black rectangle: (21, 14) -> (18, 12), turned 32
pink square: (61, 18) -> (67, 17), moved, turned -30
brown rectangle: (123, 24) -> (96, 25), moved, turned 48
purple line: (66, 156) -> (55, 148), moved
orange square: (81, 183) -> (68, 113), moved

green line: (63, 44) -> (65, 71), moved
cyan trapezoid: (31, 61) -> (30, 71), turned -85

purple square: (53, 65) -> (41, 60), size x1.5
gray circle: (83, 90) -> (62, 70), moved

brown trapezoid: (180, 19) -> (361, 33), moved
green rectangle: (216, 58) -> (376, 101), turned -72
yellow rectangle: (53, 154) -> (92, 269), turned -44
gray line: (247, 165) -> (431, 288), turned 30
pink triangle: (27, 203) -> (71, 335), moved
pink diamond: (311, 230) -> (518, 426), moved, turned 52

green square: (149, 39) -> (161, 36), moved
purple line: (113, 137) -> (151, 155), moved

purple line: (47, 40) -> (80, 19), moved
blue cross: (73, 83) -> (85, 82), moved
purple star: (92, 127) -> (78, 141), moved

- - -

▸ **Problem details**:
Repeat the material above in full so that each line matches the original exactly.

▸ **Result below**:
black rectangle: (21, 14) -> (18, 12), turned 32
pink square: (61, 18) -> (67, 17), moved, turned -30
brown rectangle: (123, 24) -> (96, 25), moved, turned 48
purple line: (66, 156) -> (55, 148), moved
orange square: (81, 183) -> (68, 113), moved

green line: (63, 44) -> (65, 71), moved
cyan trapezoid: (31, 61) -> (30, 71), turned -85

purple square: (53, 65) -> (41, 60), size x1.5
gray circle: (83, 90) -> (62, 70), moved

brown trapezoid: (180, 19) -> (361, 33), moved
green rectangle: (216, 58) -> (376, 101), turned -72
yellow rectangle: (53, 154) -> (92, 269), turned -44
gray line: (247, 165) -> (431, 288), turned 30
pink triangle: (27, 203) -> (71, 335), moved
pink diamond: (311, 230) -> (518, 426), moved, turned 52

green square: (149, 39) -> (161, 36), moved
purple line: (113, 137) -> (151, 155), moved

purple line: (47, 40) -> (80, 19), moved
blue cross: (73, 83) -> (85, 82), moved
purple star: (92, 127) -> (78, 141), moved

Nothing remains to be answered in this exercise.